### EXERCISE BRIEF
For the records below, give the number of lines that include the string "shape". Nothing else belongs in the answer.

### TASK DATA

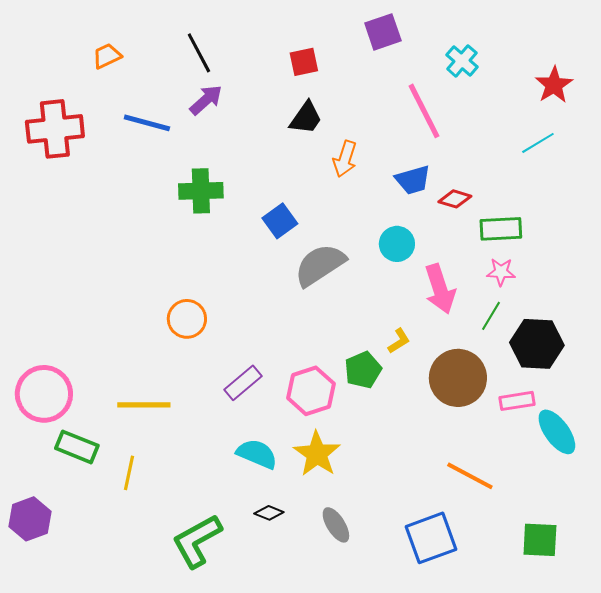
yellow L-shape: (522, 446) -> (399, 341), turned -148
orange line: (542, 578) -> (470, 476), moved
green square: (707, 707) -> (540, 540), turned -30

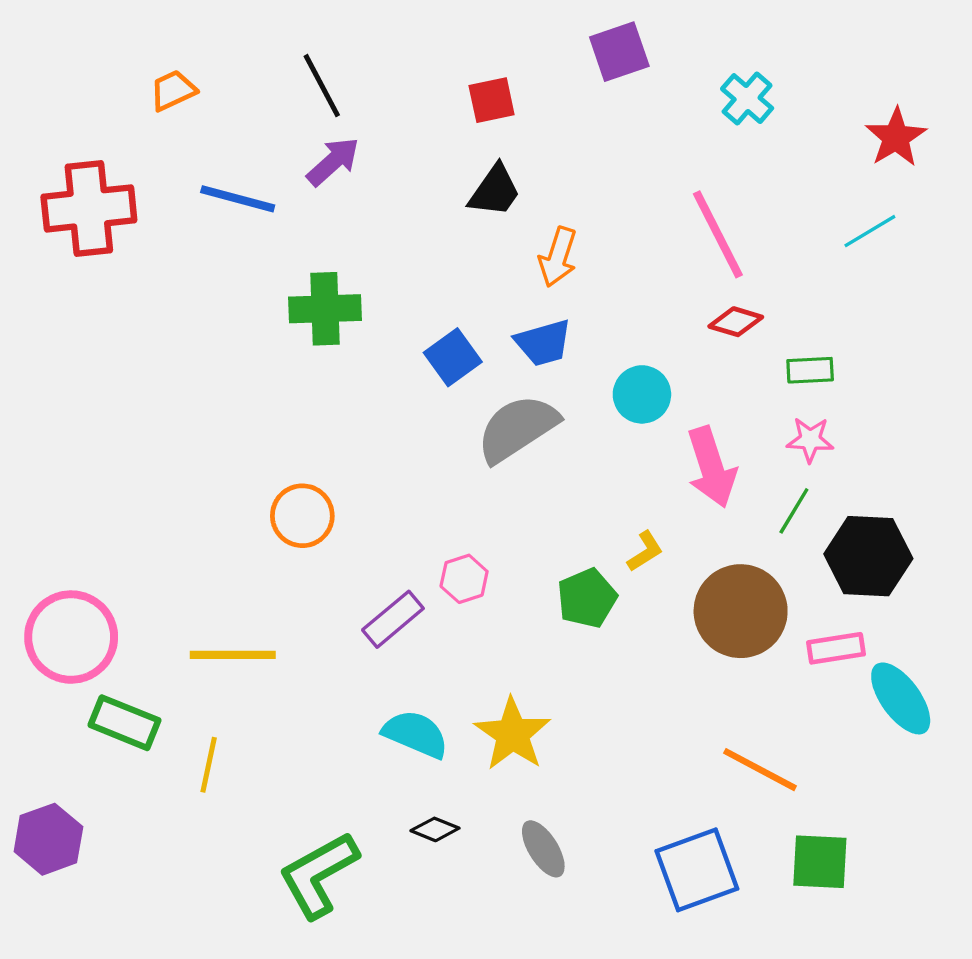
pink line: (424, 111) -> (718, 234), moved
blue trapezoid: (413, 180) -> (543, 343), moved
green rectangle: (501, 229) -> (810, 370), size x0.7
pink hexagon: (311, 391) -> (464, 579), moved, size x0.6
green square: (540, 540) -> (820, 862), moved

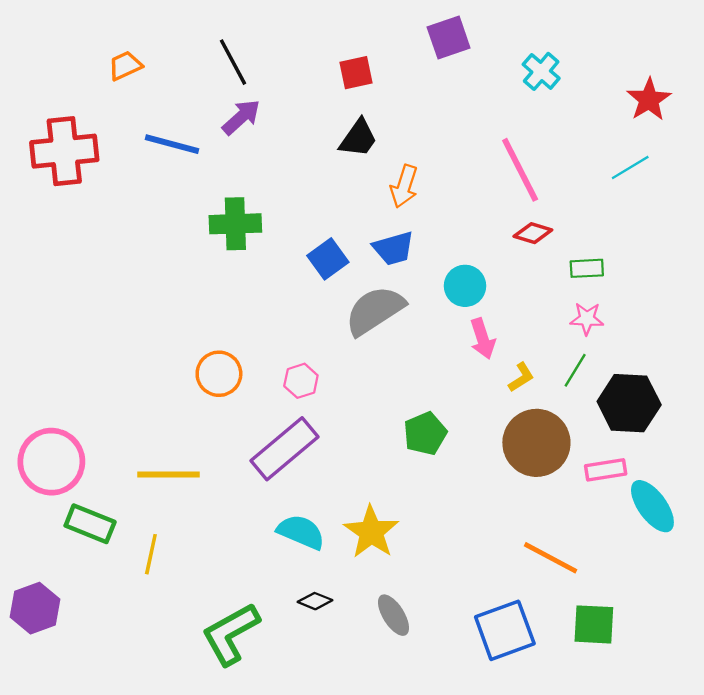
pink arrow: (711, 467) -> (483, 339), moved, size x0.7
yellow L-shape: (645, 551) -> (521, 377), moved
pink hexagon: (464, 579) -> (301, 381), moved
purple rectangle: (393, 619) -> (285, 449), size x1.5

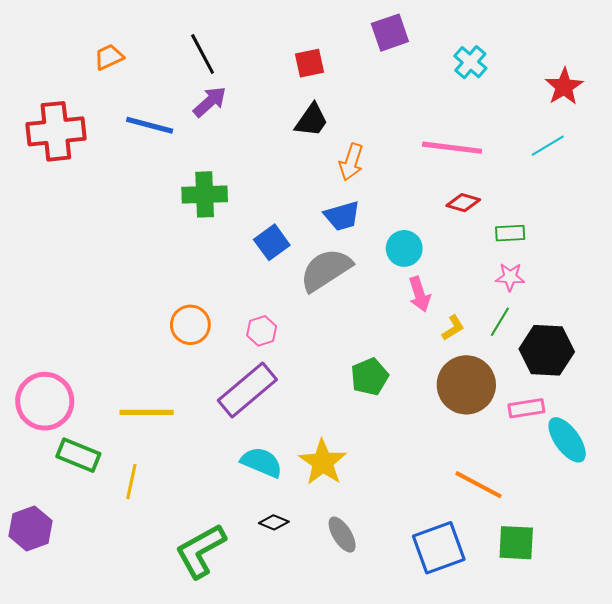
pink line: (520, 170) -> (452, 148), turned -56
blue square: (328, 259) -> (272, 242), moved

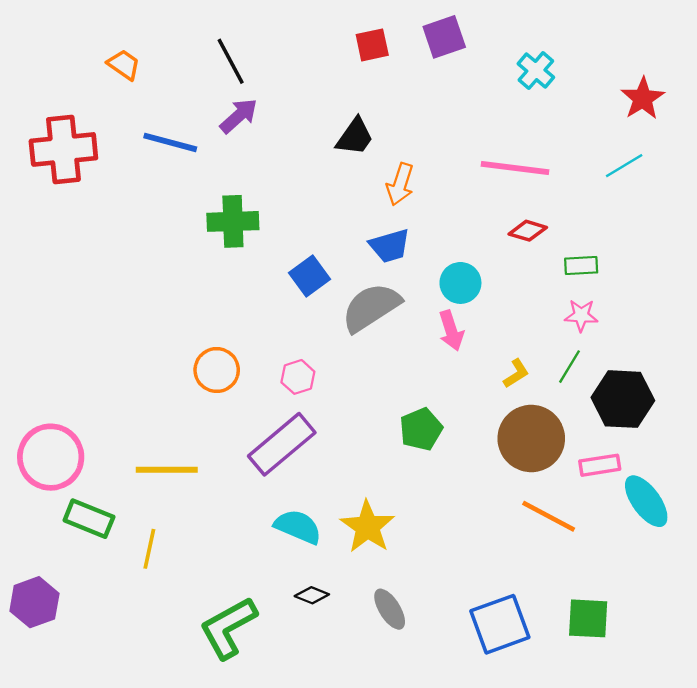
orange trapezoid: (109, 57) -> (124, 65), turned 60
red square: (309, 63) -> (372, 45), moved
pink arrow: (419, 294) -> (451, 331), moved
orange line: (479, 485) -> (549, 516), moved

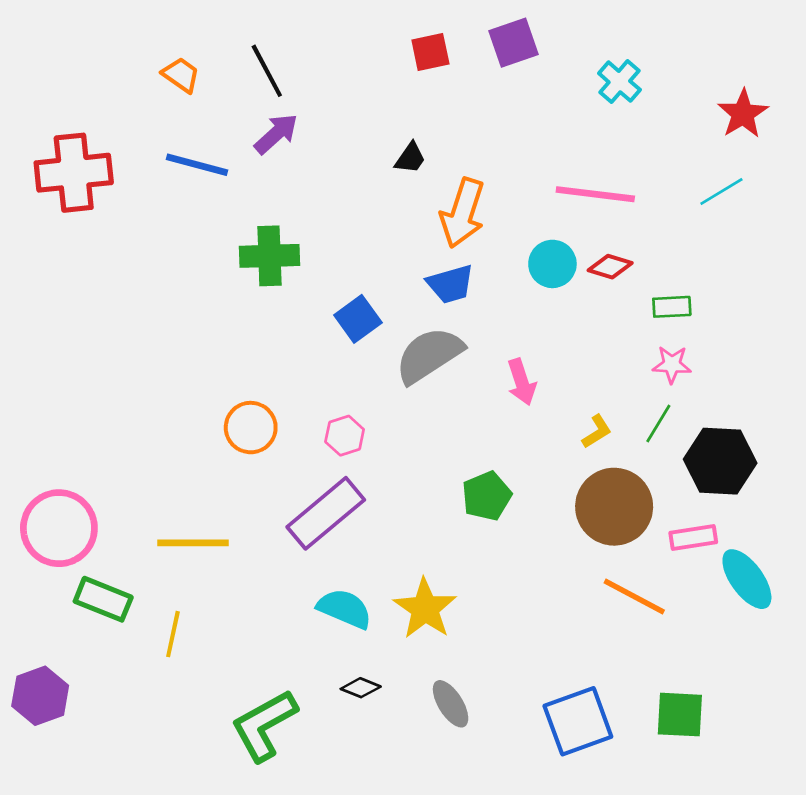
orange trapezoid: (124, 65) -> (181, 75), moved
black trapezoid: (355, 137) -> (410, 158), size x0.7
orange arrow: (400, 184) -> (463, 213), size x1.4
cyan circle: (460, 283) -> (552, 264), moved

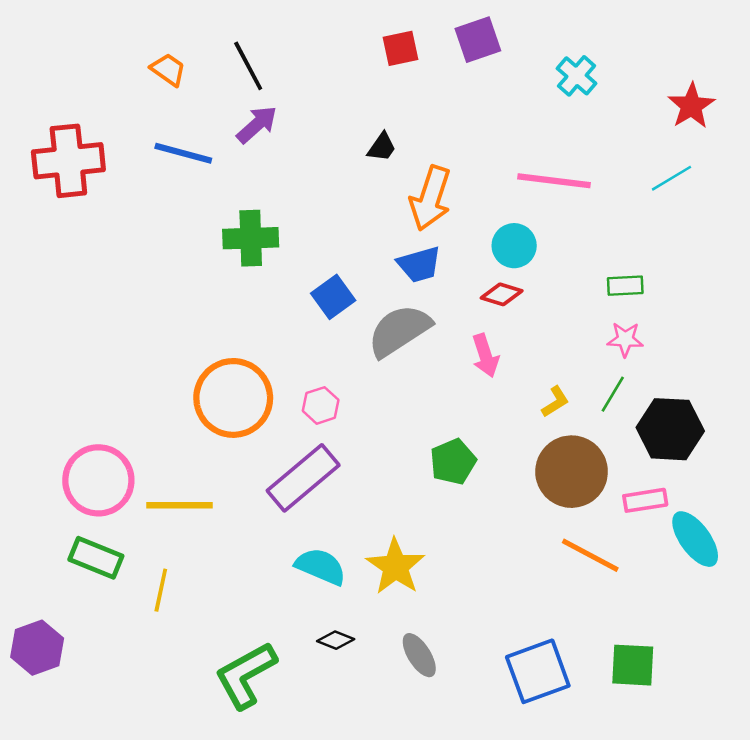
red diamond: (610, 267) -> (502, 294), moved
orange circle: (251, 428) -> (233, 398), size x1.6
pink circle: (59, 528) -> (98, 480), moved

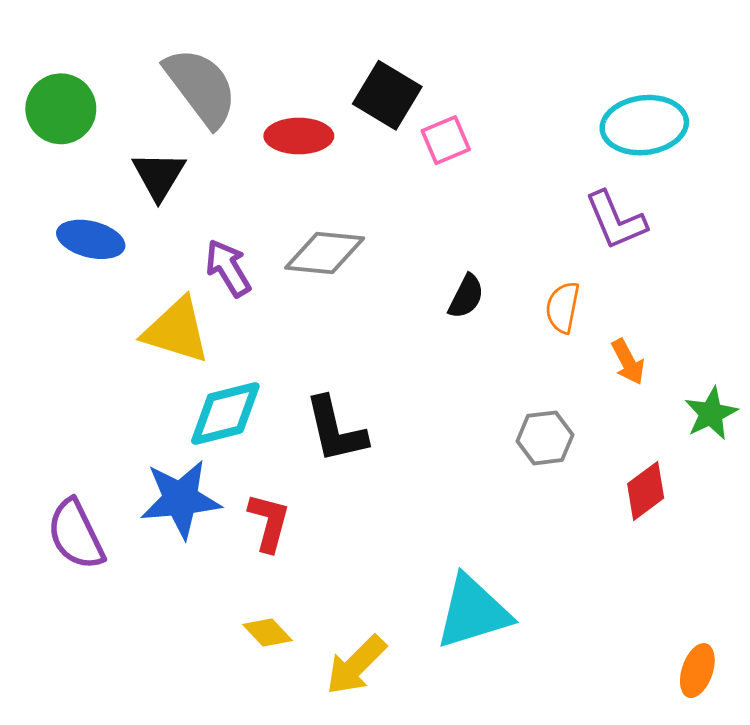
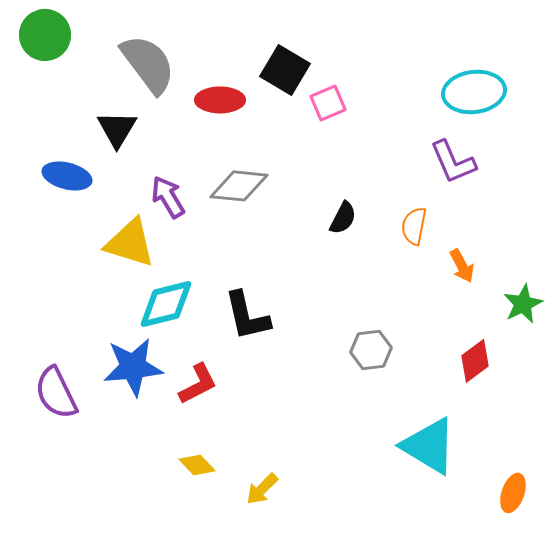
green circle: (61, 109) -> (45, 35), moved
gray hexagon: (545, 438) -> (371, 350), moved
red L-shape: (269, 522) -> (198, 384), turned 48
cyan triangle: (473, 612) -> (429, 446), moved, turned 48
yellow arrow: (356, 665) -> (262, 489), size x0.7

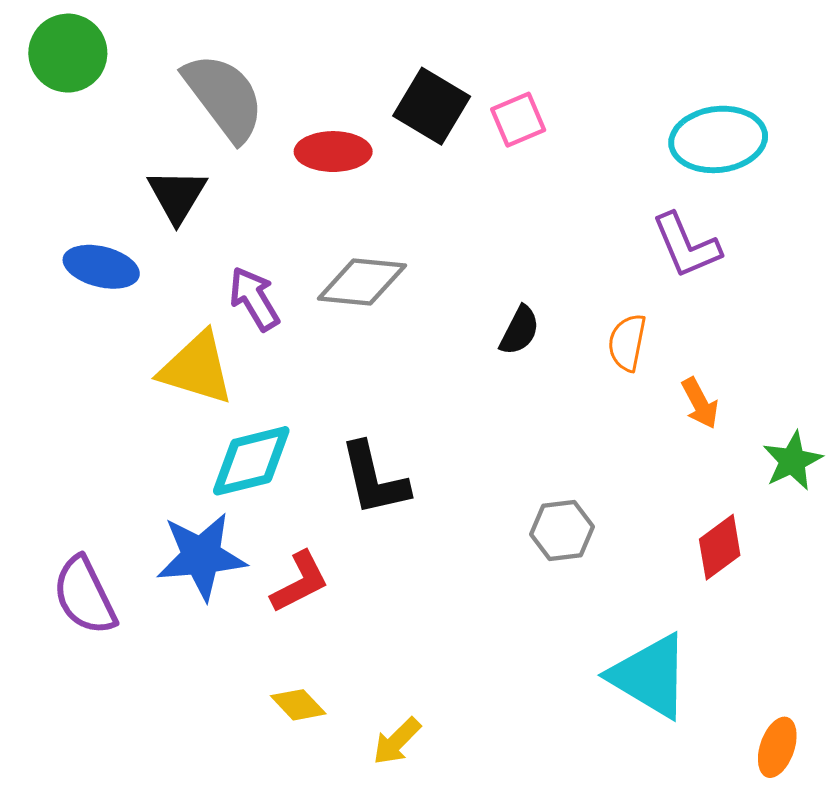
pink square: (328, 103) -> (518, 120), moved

### RESULT OF THE EXERCISE
3